## About this task
Go to the line below containing "camera: 70 degrees right, 0 degrees up" and print exactly from there through the line containing "(453, 781) = (116, 365): brown key -> none", both included. Print nothing else.

## Input
------------------------------

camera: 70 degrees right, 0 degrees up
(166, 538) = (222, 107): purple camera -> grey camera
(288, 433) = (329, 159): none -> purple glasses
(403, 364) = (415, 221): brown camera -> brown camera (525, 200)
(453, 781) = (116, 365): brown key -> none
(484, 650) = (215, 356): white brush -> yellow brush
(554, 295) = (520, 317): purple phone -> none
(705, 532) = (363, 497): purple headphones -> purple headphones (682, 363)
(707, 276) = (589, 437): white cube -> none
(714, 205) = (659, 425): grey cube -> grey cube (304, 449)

------------------------------

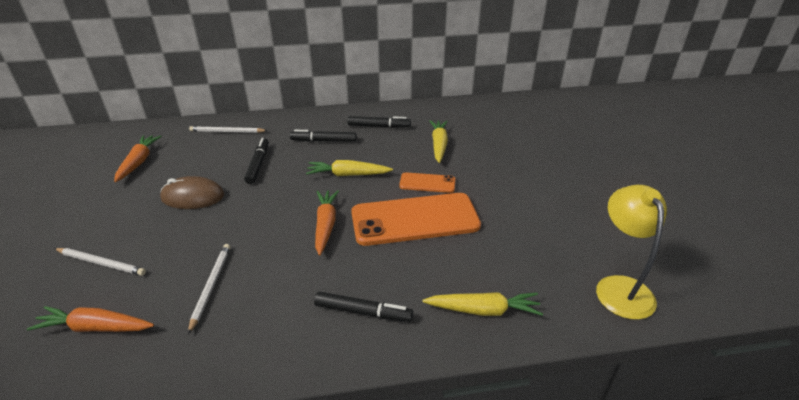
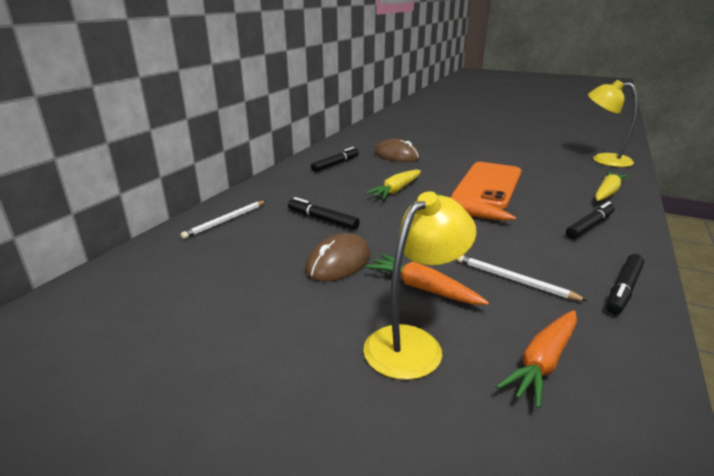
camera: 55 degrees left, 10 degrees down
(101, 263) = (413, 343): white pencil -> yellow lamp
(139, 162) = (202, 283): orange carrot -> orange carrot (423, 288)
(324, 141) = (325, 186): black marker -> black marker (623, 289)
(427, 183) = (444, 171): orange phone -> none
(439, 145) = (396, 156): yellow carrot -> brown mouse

------------------------------

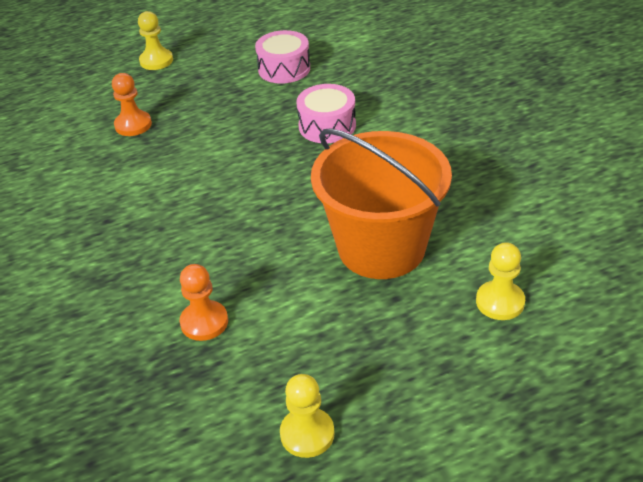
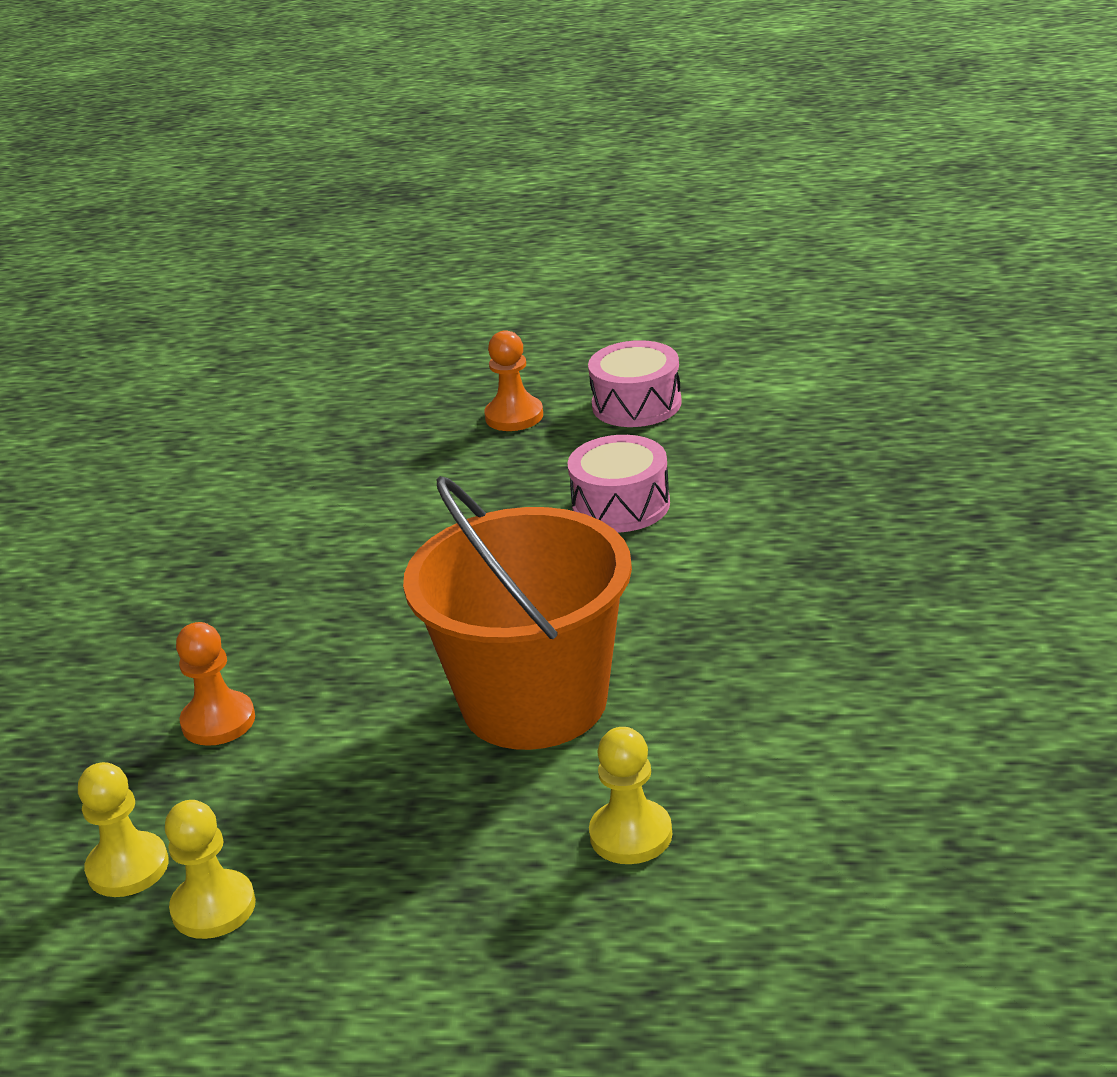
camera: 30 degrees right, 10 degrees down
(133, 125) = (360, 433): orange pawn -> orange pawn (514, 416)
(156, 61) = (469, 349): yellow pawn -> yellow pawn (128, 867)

------------------------------

## Exercise solution
camera: 70 degrees right, 0 degrees up
(166, 538) = (222, 107): purple camera -> grey camera
(288, 433) = (329, 159): none -> purple glasses
(403, 364) = (415, 221): brown camera -> brown camera (525, 200)
(453, 781) = (116, 365): brown key -> none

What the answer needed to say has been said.